Requirement => Only the lines below from the one containing "pink camera: 11 -> 13" to the one containing "purple spray bottle: 13 -> 15" should be repeated, both included and unchanged.

Data for review =>
========================
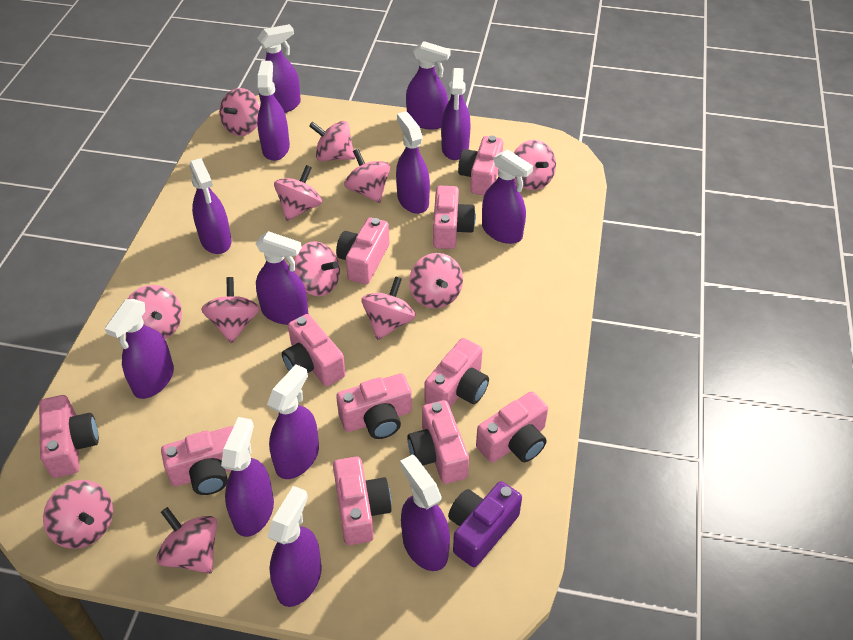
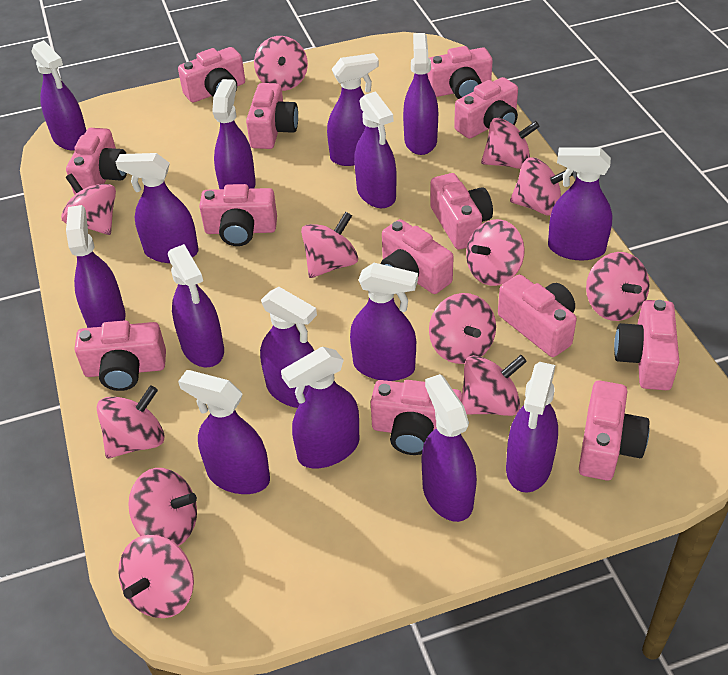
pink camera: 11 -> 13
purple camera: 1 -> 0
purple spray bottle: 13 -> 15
========================
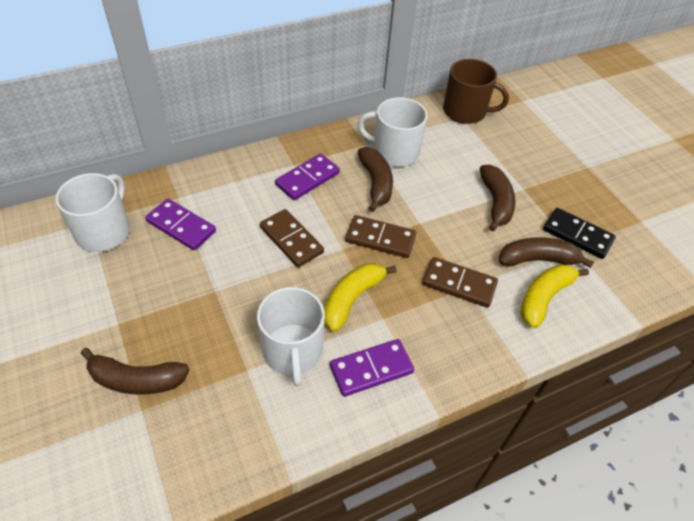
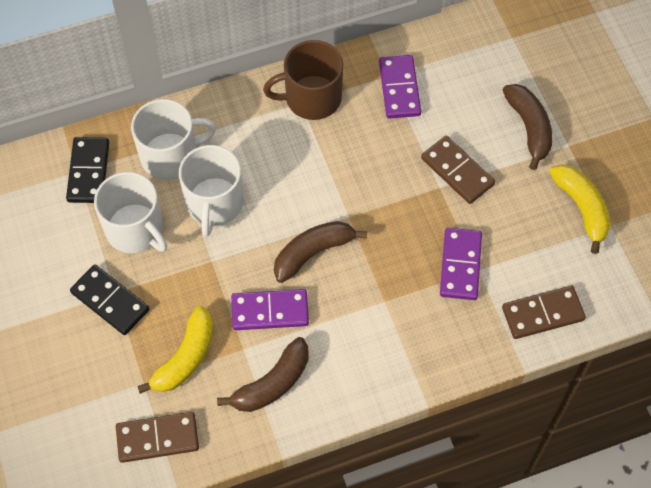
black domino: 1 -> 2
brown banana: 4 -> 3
========================
Final answer =>
pink camera: 11 -> 13
purple camera: 1 -> 0
purple spray bottle: 13 -> 15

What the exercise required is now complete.